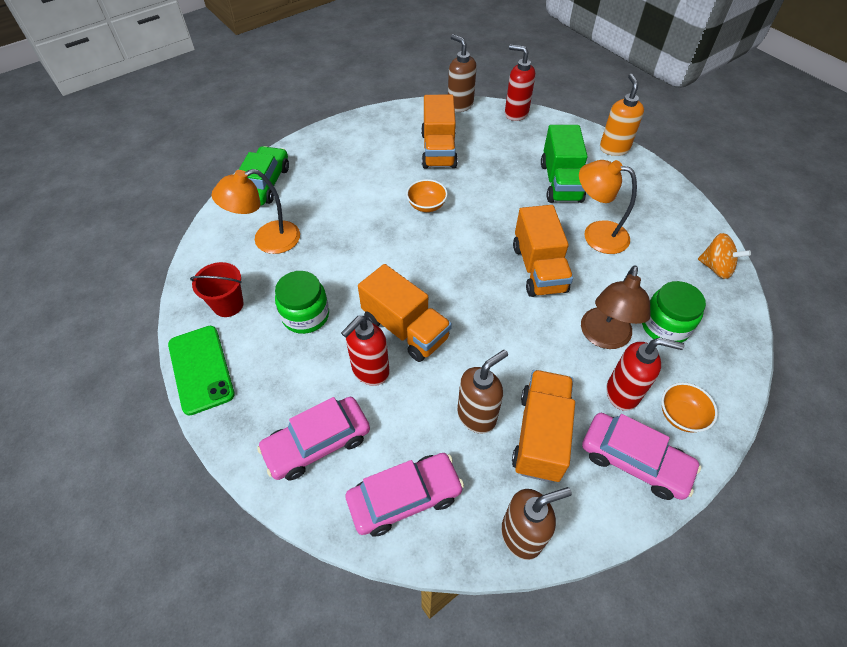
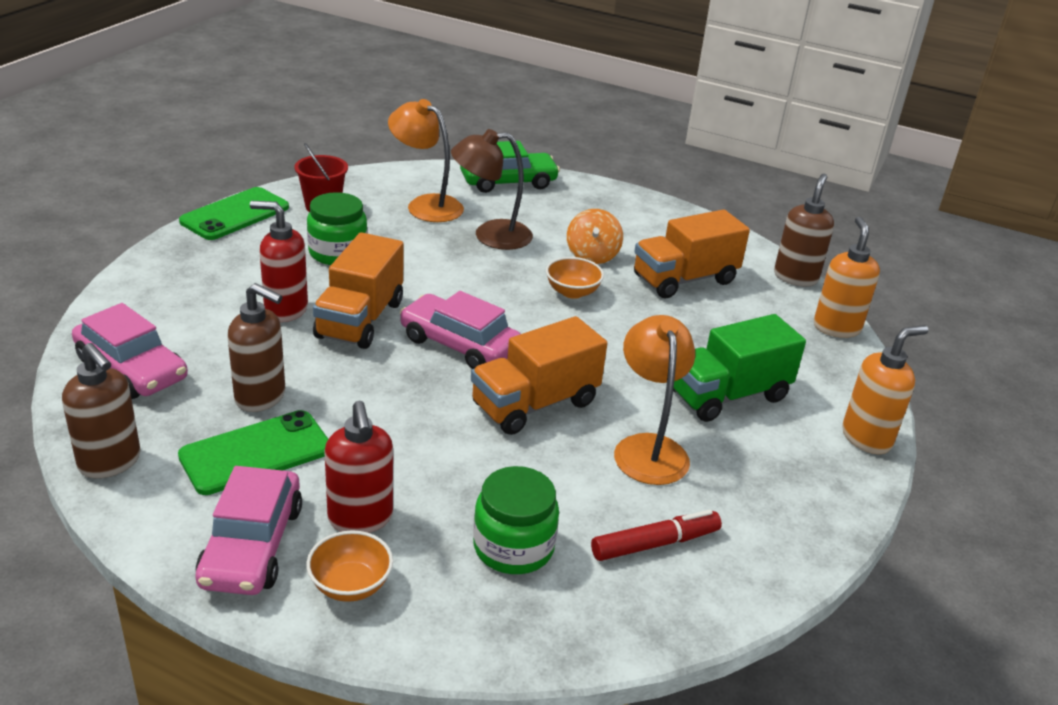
camera: 60 degrees right, 20 degrees down
(317, 443) = (177, 299): pink car -> pink car (459, 344)
(516, 113) = (836, 327): red soap dispenser -> orange soap dispenser
(540, 435) = (256, 453): orange truck -> green phone
(604, 337) = (449, 485): brown lamp -> brown lamp (490, 235)
(675, 264) = (655, 544): none -> red marker
(715, 267) = (688, 596): orange spinning top -> orange spinning top (592, 255)

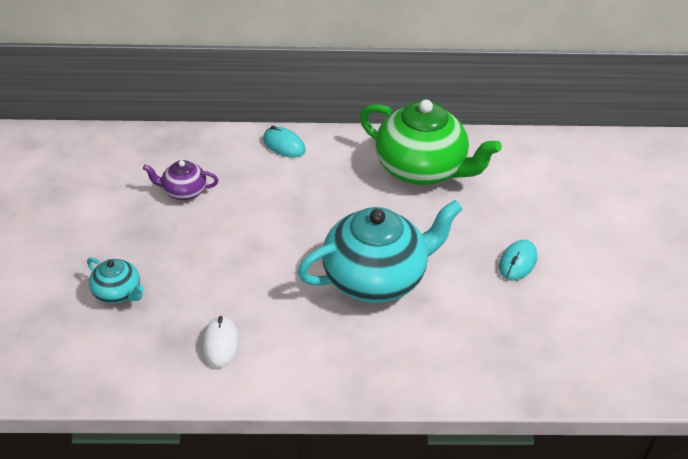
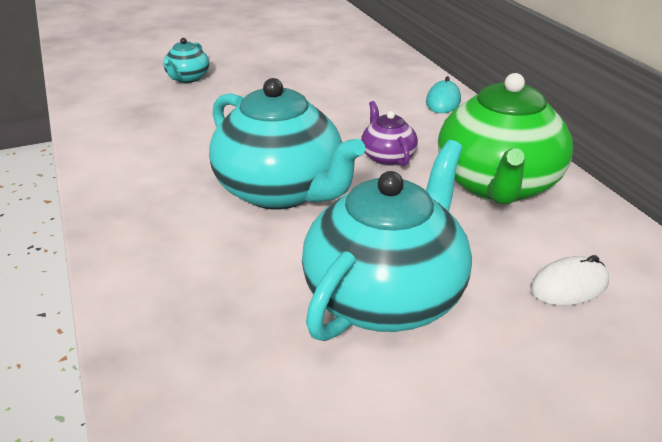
camera: 70 degrees right, 10 degrees down
(183, 191) = (330, 74): purple teapot -> purple teapot (387, 157)
(220, 344) = (144, 130): white mouse -> white mouse (569, 286)
(517, 262) = (386, 297): turquoise mouse -> turquoise teapot

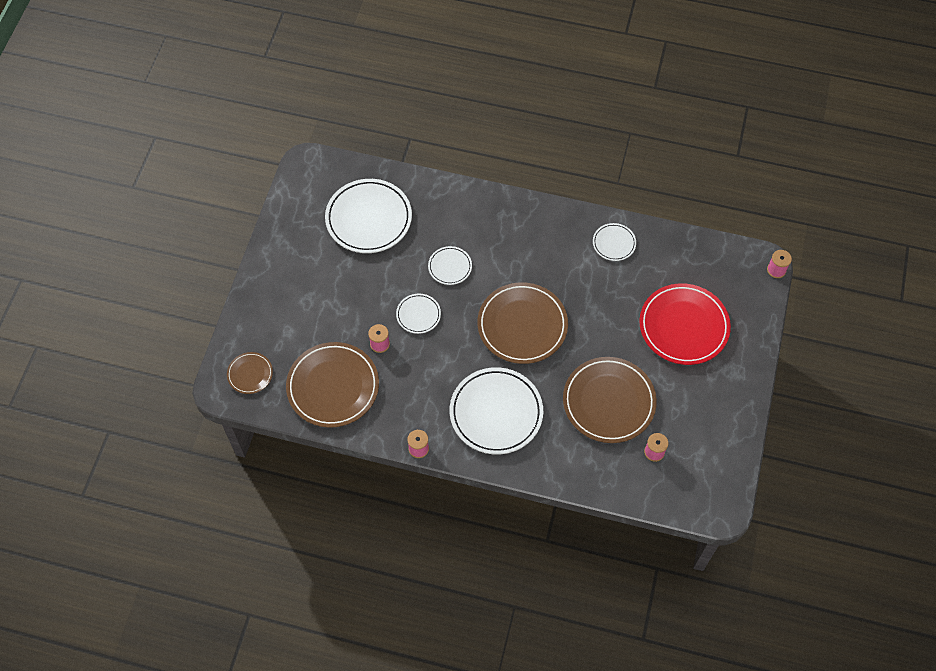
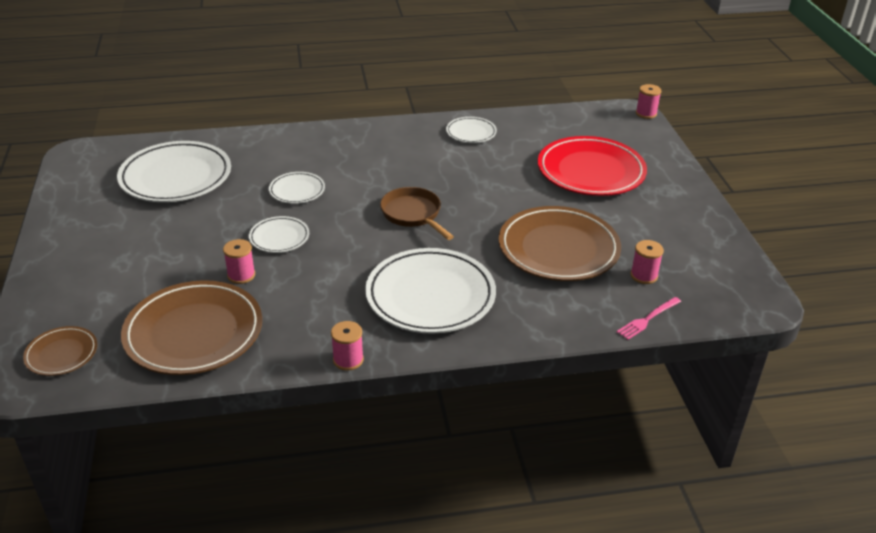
camera: 25 degrees left, 25 degrees down
(522, 325) = (413, 214): brown plate -> brown pan
(631, 492) = (647, 319): none -> pink fork

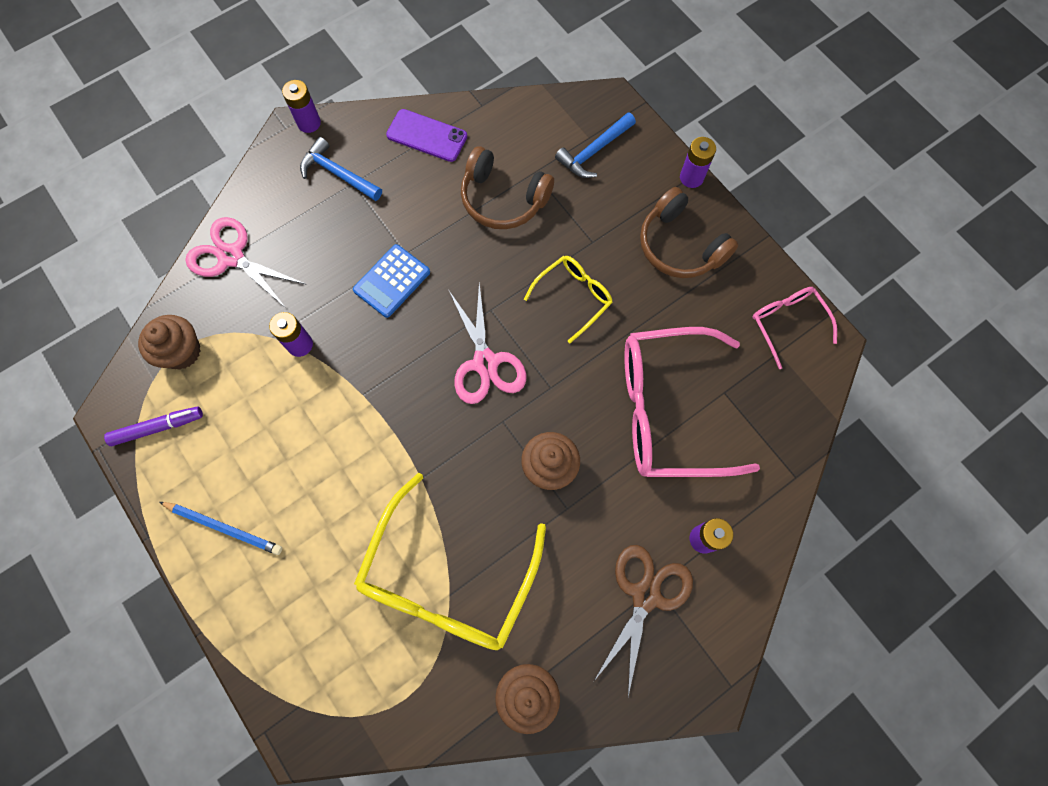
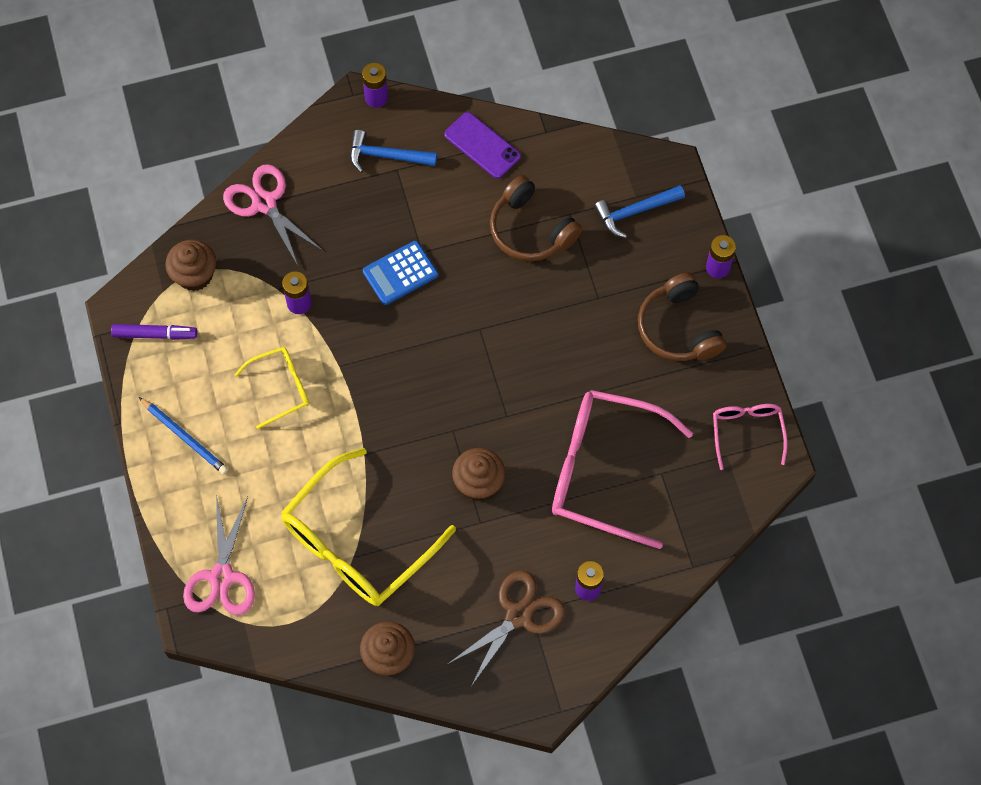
camera: 20 degrees right, 5 degrees down
(338, 174) = (386, 156): blue hammer -> blue hammer turned 45 degrees counterclockwise
(485, 362) = (457, 374): pink scissors -> pink scissors (222, 577)
(573, 297) = (560, 342): yellow glasses -> yellow glasses (281, 388)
○ ○ ○
Exercise prompt:
Your answer must be a copy of every line in the data above that holds the string "teapot".

Answer:
(183, 191) = (330, 74): purple teapot -> purple teapot (387, 157)
(517, 262) = (386, 297): turquoise mouse -> turquoise teapot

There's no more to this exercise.